### Entries supplied
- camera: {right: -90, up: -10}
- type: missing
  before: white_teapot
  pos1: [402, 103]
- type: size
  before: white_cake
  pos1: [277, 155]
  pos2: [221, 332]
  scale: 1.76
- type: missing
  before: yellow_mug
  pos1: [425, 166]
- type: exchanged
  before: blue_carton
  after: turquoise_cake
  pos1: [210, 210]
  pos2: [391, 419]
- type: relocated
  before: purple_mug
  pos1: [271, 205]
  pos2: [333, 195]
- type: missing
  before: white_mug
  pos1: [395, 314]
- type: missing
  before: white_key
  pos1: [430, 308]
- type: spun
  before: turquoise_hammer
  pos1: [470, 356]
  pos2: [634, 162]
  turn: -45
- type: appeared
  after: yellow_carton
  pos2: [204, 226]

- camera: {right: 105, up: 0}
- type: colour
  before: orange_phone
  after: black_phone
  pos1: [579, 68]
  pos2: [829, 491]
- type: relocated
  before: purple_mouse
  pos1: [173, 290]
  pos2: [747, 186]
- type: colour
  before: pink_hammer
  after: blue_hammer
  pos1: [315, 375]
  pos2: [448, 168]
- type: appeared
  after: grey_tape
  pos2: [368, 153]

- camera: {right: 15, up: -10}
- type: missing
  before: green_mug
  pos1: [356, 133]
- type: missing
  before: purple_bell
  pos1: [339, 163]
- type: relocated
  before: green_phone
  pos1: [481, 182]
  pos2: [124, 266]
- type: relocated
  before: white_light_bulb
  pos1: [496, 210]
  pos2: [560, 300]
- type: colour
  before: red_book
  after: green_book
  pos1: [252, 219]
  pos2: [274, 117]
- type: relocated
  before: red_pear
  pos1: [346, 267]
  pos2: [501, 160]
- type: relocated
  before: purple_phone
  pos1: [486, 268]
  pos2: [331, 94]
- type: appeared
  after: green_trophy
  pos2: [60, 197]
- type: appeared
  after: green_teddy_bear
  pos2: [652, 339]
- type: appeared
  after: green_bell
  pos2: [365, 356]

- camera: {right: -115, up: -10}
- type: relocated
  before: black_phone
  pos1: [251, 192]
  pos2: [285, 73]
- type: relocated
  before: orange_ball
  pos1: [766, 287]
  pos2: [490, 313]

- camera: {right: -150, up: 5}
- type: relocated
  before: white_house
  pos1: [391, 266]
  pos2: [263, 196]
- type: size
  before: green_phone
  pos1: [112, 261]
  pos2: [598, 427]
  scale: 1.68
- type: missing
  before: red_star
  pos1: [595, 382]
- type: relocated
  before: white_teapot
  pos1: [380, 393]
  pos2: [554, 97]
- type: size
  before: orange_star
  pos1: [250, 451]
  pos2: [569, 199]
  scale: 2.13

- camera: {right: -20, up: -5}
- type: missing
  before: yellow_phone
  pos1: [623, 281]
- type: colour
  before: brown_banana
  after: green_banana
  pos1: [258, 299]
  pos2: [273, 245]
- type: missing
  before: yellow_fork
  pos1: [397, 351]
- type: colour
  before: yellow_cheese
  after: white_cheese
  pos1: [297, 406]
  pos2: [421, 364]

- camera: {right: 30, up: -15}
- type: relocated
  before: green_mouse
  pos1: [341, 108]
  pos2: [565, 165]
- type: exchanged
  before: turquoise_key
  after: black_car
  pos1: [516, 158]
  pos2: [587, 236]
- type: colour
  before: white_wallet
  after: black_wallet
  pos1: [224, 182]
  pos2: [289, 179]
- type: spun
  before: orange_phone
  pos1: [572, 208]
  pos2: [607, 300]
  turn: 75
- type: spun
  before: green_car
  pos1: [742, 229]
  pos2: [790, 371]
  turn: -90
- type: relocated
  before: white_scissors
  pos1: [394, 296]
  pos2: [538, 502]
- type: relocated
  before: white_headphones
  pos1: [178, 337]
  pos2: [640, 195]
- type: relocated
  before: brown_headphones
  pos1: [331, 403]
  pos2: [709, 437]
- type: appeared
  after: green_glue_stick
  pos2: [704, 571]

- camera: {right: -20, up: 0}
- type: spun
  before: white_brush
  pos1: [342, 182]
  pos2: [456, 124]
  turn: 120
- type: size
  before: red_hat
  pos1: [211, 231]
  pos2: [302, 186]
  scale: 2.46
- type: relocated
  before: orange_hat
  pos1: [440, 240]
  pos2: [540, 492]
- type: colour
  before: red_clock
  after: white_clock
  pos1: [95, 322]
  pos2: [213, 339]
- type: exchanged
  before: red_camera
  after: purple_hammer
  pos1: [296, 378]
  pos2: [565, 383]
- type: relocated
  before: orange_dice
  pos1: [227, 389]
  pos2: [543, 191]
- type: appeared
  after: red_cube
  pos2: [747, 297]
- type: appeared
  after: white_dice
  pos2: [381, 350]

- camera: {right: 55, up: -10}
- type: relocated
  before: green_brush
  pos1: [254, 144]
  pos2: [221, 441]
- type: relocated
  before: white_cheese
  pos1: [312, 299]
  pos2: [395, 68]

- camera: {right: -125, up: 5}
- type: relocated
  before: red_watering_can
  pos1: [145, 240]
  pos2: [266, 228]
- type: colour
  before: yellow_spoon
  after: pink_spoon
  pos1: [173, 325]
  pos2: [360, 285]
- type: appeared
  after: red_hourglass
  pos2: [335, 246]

### Prompt
Write out, please, all of the material above exactly as written.

### Answer to this exercise
- camera: {right: -90, up: -10}
- type: missing
  before: white_teapot
  pos1: [402, 103]
- type: size
  before: white_cake
  pos1: [277, 155]
  pos2: [221, 332]
  scale: 1.76
- type: missing
  before: yellow_mug
  pos1: [425, 166]
- type: exchanged
  before: blue_carton
  after: turquoise_cake
  pos1: [210, 210]
  pos2: [391, 419]
- type: relocated
  before: purple_mug
  pos1: [271, 205]
  pos2: [333, 195]
- type: missing
  before: white_mug
  pos1: [395, 314]
- type: missing
  before: white_key
  pos1: [430, 308]
- type: spun
  before: turquoise_hammer
  pos1: [470, 356]
  pos2: [634, 162]
  turn: -45
- type: appeared
  after: yellow_carton
  pos2: [204, 226]

- camera: {right: 105, up: 0}
- type: colour
  before: orange_phone
  after: black_phone
  pos1: [579, 68]
  pos2: [829, 491]
- type: relocated
  before: purple_mouse
  pos1: [173, 290]
  pos2: [747, 186]
- type: colour
  before: pink_hammer
  after: blue_hammer
  pos1: [315, 375]
  pos2: [448, 168]
- type: appeared
  after: grey_tape
  pos2: [368, 153]

- camera: {right: 15, up: -10}
- type: missing
  before: green_mug
  pos1: [356, 133]
- type: missing
  before: purple_bell
  pos1: [339, 163]
- type: relocated
  before: green_phone
  pos1: [481, 182]
  pos2: [124, 266]
- type: relocated
  before: white_light_bulb
  pos1: [496, 210]
  pos2: [560, 300]
- type: colour
  before: red_book
  after: green_book
  pos1: [252, 219]
  pos2: [274, 117]
- type: relocated
  before: red_pear
  pos1: [346, 267]
  pos2: [501, 160]
- type: relocated
  before: purple_phone
  pos1: [486, 268]
  pos2: [331, 94]
- type: appeared
  after: green_trophy
  pos2: [60, 197]
- type: appeared
  after: green_teddy_bear
  pos2: [652, 339]
- type: appeared
  after: green_bell
  pos2: [365, 356]

- camera: {right: -115, up: -10}
- type: relocated
  before: black_phone
  pos1: [251, 192]
  pos2: [285, 73]
- type: relocated
  before: orange_ball
  pos1: [766, 287]
  pos2: [490, 313]

- camera: {right: -150, up: 5}
- type: relocated
  before: white_house
  pos1: [391, 266]
  pos2: [263, 196]
- type: size
  before: green_phone
  pos1: [112, 261]
  pos2: [598, 427]
  scale: 1.68
- type: missing
  before: red_star
  pos1: [595, 382]
- type: relocated
  before: white_teapot
  pos1: [380, 393]
  pos2: [554, 97]
- type: size
  before: orange_star
  pos1: [250, 451]
  pos2: [569, 199]
  scale: 2.13

- camera: {right: -20, up: -5}
- type: missing
  before: yellow_phone
  pos1: [623, 281]
- type: colour
  before: brown_banana
  after: green_banana
  pos1: [258, 299]
  pos2: [273, 245]
- type: missing
  before: yellow_fork
  pos1: [397, 351]
- type: colour
  before: yellow_cheese
  after: white_cheese
  pos1: [297, 406]
  pos2: [421, 364]

- camera: {right: 30, up: -15}
- type: relocated
  before: green_mouse
  pos1: [341, 108]
  pos2: [565, 165]
- type: exchanged
  before: turquoise_key
  after: black_car
  pos1: [516, 158]
  pos2: [587, 236]
- type: colour
  before: white_wallet
  after: black_wallet
  pos1: [224, 182]
  pos2: [289, 179]
- type: spun
  before: orange_phone
  pos1: [572, 208]
  pos2: [607, 300]
  turn: 75
- type: spun
  before: green_car
  pos1: [742, 229]
  pos2: [790, 371]
  turn: -90
- type: relocated
  before: white_scissors
  pos1: [394, 296]
  pos2: [538, 502]
- type: relocated
  before: white_headphones
  pos1: [178, 337]
  pos2: [640, 195]
- type: relocated
  before: brown_headphones
  pos1: [331, 403]
  pos2: [709, 437]
- type: appeared
  after: green_glue_stick
  pos2: [704, 571]

- camera: {right: -20, up: 0}
- type: spun
  before: white_brush
  pos1: [342, 182]
  pos2: [456, 124]
  turn: 120
- type: size
  before: red_hat
  pos1: [211, 231]
  pos2: [302, 186]
  scale: 2.46
- type: relocated
  before: orange_hat
  pos1: [440, 240]
  pos2: [540, 492]
- type: colour
  before: red_clock
  after: white_clock
  pos1: [95, 322]
  pos2: [213, 339]
- type: exchanged
  before: red_camera
  after: purple_hammer
  pos1: [296, 378]
  pos2: [565, 383]
- type: relocated
  before: orange_dice
  pos1: [227, 389]
  pos2: [543, 191]
- type: appeared
  after: red_cube
  pos2: [747, 297]
- type: appeared
  after: white_dice
  pos2: [381, 350]

- camera: {right: 55, up: -10}
- type: relocated
  before: green_brush
  pos1: [254, 144]
  pos2: [221, 441]
- type: relocated
  before: white_cheese
  pos1: [312, 299]
  pos2: [395, 68]

- camera: {right: -125, up: 5}
- type: relocated
  before: red_watering_can
  pos1: [145, 240]
  pos2: [266, 228]
- type: colour
  before: yellow_spoon
  after: pink_spoon
  pos1: [173, 325]
  pos2: [360, 285]
- type: appeared
  after: red_hourglass
  pos2: [335, 246]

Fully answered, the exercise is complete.